━━━━━ EXTRACTED RECORDS

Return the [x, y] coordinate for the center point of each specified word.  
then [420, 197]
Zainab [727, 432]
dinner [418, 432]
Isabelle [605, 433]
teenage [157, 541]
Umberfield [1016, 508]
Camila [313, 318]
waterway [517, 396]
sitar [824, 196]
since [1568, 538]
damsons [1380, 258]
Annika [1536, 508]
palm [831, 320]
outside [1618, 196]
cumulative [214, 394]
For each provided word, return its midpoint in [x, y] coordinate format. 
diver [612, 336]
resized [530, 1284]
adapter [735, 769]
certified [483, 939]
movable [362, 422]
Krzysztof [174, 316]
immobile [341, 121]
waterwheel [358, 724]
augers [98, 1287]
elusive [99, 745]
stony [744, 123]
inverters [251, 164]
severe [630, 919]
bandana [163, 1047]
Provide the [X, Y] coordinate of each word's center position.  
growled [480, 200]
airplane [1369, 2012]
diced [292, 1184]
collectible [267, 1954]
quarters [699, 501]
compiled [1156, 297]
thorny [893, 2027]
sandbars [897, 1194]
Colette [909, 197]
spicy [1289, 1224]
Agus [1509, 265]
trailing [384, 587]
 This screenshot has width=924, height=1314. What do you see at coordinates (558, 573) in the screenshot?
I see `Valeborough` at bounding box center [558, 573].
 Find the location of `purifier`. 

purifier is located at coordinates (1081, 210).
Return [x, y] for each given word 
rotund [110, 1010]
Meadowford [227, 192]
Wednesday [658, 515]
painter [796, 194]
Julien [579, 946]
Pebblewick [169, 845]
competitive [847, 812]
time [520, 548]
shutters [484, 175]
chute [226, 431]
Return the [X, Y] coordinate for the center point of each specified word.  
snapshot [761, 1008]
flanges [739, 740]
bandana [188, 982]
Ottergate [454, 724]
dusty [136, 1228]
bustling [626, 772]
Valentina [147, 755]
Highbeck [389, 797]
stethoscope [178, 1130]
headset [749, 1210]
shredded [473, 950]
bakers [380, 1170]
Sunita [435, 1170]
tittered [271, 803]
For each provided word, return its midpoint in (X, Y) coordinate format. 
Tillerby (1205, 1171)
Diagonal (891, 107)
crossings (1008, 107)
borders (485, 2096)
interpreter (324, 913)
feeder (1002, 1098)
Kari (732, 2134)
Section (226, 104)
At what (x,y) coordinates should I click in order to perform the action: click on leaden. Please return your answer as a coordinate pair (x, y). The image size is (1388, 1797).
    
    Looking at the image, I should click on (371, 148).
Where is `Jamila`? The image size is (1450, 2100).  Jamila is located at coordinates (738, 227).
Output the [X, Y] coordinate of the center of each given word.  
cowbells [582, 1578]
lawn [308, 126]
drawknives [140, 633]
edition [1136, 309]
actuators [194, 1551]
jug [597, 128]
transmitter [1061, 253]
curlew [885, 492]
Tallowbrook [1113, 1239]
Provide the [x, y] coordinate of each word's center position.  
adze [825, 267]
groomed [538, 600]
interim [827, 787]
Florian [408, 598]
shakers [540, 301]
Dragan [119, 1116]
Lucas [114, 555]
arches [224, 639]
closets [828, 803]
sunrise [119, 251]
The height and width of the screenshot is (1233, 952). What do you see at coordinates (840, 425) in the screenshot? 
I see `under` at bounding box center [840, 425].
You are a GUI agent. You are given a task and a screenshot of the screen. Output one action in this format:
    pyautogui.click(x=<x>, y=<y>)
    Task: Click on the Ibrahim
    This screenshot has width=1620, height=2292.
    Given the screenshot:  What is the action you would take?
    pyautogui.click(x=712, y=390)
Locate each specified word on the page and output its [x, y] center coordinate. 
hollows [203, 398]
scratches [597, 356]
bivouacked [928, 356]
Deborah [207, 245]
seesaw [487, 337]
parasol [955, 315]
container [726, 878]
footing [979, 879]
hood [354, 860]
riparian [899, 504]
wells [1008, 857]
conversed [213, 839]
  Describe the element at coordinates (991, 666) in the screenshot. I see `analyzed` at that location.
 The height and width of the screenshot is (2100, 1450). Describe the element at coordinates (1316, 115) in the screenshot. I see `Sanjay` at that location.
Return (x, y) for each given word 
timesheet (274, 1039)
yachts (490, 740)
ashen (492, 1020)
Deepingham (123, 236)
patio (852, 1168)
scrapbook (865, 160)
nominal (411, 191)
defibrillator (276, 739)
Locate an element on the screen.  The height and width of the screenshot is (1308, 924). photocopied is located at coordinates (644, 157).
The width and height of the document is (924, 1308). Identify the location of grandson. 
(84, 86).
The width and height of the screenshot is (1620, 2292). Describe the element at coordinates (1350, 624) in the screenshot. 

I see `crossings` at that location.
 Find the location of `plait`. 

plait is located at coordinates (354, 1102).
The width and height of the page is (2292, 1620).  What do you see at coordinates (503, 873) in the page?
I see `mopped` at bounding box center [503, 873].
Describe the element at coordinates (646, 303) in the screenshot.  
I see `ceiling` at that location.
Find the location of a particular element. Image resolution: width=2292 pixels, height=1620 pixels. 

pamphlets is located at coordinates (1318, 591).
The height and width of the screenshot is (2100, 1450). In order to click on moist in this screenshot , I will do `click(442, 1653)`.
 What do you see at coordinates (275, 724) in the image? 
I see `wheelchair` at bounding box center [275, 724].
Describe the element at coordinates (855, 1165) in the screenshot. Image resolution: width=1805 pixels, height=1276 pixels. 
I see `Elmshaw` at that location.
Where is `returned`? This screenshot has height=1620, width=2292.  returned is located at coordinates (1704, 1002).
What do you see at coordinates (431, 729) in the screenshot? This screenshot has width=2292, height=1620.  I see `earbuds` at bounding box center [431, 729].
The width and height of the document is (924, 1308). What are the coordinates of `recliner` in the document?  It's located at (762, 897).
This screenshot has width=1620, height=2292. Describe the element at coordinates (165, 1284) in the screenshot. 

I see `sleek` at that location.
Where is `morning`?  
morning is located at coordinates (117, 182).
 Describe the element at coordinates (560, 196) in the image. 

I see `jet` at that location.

━━━━━━━━━━

» STATED GOAL: Set down every one of these rows again, reproducing each line without any change.

» OUTPUT FOR THIS TASK:
Return the [x, y] coordinate for the center point of each specified word.  
then [420, 197]
Zainab [727, 432]
dinner [418, 432]
Isabelle [605, 433]
teenage [157, 541]
Umberfield [1016, 508]
Camila [313, 318]
waterway [517, 396]
sitar [824, 196]
since [1568, 538]
damsons [1380, 258]
Annika [1536, 508]
palm [831, 320]
outside [1618, 196]
cumulative [214, 394]
For each provided word, return its midpoint in [x, y] coordinate format. 
diver [612, 336]
resized [530, 1284]
adapter [735, 769]
certified [483, 939]
movable [362, 422]
Krzysztof [174, 316]
immobile [341, 121]
waterwheel [358, 724]
augers [98, 1287]
elusive [99, 745]
stony [744, 123]
inverters [251, 164]
severe [630, 919]
bandana [163, 1047]
Provide the [X, Y] coordinate of each word's center position.  
growled [480, 200]
airplane [1369, 2012]
diced [292, 1184]
collectible [267, 1954]
quarters [699, 501]
compiled [1156, 297]
thorny [893, 2027]
sandbars [897, 1194]
Colette [909, 197]
spicy [1289, 1224]
Agus [1509, 265]
trailing [384, 587]
 This screenshot has width=924, height=1314. What do you see at coordinates (558, 573) in the screenshot?
I see `Valeborough` at bounding box center [558, 573].
 Find the location of `purifier`. 

purifier is located at coordinates (1081, 210).
Return [x, y] for each given word 
rotund [110, 1010]
Meadowford [227, 192]
Wednesday [658, 515]
painter [796, 194]
Julien [579, 946]
Pebblewick [169, 845]
competitive [847, 812]
time [520, 548]
shutters [484, 175]
chute [226, 431]
Return the [X, Y] coordinate for the center point of each specified word.  
snapshot [761, 1008]
flanges [739, 740]
bandana [188, 982]
Ottergate [454, 724]
dusty [136, 1228]
bustling [626, 772]
Valentina [147, 755]
Highbeck [389, 797]
stethoscope [178, 1130]
headset [749, 1210]
shredded [473, 950]
bakers [380, 1170]
Sunita [435, 1170]
tittered [271, 803]
For each provided word, return its midpoint in (X, Y) coordinate format. 
Tillerby (1205, 1171)
Diagonal (891, 107)
crossings (1008, 107)
borders (485, 2096)
interpreter (324, 913)
feeder (1002, 1098)
Kari (732, 2134)
Section (226, 104)
At what (x,y) coordinates should I click in order to perform the action: click on leaden. Please return your answer as a coordinate pair (x, y). The image size is (1388, 1797).
    
    Looking at the image, I should click on (371, 148).
Where is `Jamila`? The image size is (1450, 2100).  Jamila is located at coordinates (738, 227).
Output the [X, Y] coordinate of the center of each given word.  
cowbells [582, 1578]
lawn [308, 126]
drawknives [140, 633]
edition [1136, 309]
actuators [194, 1551]
jug [597, 128]
transmitter [1061, 253]
curlew [885, 492]
Tallowbrook [1113, 1239]
Provide the [x, y] coordinate of each word's center position.  
adze [825, 267]
groomed [538, 600]
interim [827, 787]
Florian [408, 598]
shakers [540, 301]
Dragan [119, 1116]
Lucas [114, 555]
arches [224, 639]
closets [828, 803]
sunrise [119, 251]
The height and width of the screenshot is (1233, 952). What do you see at coordinates (840, 425) in the screenshot? 
I see `under` at bounding box center [840, 425].
You are a GUI agent. You are given a task and a screenshot of the screen. Output one action in this format:
    pyautogui.click(x=<x>, y=<y>)
    Task: Click on the Ibrahim
    This screenshot has width=1620, height=2292.
    Given the screenshot:  What is the action you would take?
    pyautogui.click(x=712, y=390)
Locate each specified word on the page and output its [x, y] center coordinate. 
hollows [203, 398]
scratches [597, 356]
bivouacked [928, 356]
Deborah [207, 245]
seesaw [487, 337]
parasol [955, 315]
container [726, 878]
footing [979, 879]
hood [354, 860]
riparian [899, 504]
wells [1008, 857]
conversed [213, 839]
  Describe the element at coordinates (991, 666) in the screenshot. I see `analyzed` at that location.
 The height and width of the screenshot is (2100, 1450). Describe the element at coordinates (1316, 115) in the screenshot. I see `Sanjay` at that location.
Return (x, y) for each given word 
timesheet (274, 1039)
yachts (490, 740)
ashen (492, 1020)
Deepingham (123, 236)
patio (852, 1168)
scrapbook (865, 160)
nominal (411, 191)
defibrillator (276, 739)
Locate an element on the screen.  The height and width of the screenshot is (1308, 924). photocopied is located at coordinates (644, 157).
The width and height of the document is (924, 1308). Identify the location of grandson. 
(84, 86).
The width and height of the screenshot is (1620, 2292). Describe the element at coordinates (1350, 624) in the screenshot. 

I see `crossings` at that location.
 Find the location of `plait`. 

plait is located at coordinates (354, 1102).
The width and height of the page is (2292, 1620).  What do you see at coordinates (503, 873) in the page?
I see `mopped` at bounding box center [503, 873].
Describe the element at coordinates (646, 303) in the screenshot.  
I see `ceiling` at that location.
Find the location of a particular element. Image resolution: width=2292 pixels, height=1620 pixels. 

pamphlets is located at coordinates (1318, 591).
The height and width of the screenshot is (2100, 1450). In order to click on moist in this screenshot , I will do `click(442, 1653)`.
 What do you see at coordinates (275, 724) in the image? 
I see `wheelchair` at bounding box center [275, 724].
Describe the element at coordinates (855, 1165) in the screenshot. Image resolution: width=1805 pixels, height=1276 pixels. 
I see `Elmshaw` at that location.
Where is `returned`? This screenshot has height=1620, width=2292.  returned is located at coordinates (1704, 1002).
What do you see at coordinates (431, 729) in the screenshot? This screenshot has width=2292, height=1620.  I see `earbuds` at bounding box center [431, 729].
The width and height of the document is (924, 1308). What are the coordinates of `recliner` in the document?  It's located at (762, 897).
This screenshot has width=1620, height=2292. Describe the element at coordinates (165, 1284) in the screenshot. 

I see `sleek` at that location.
Where is `morning`?  
morning is located at coordinates (117, 182).
 Describe the element at coordinates (560, 196) in the image. 

I see `jet` at that location.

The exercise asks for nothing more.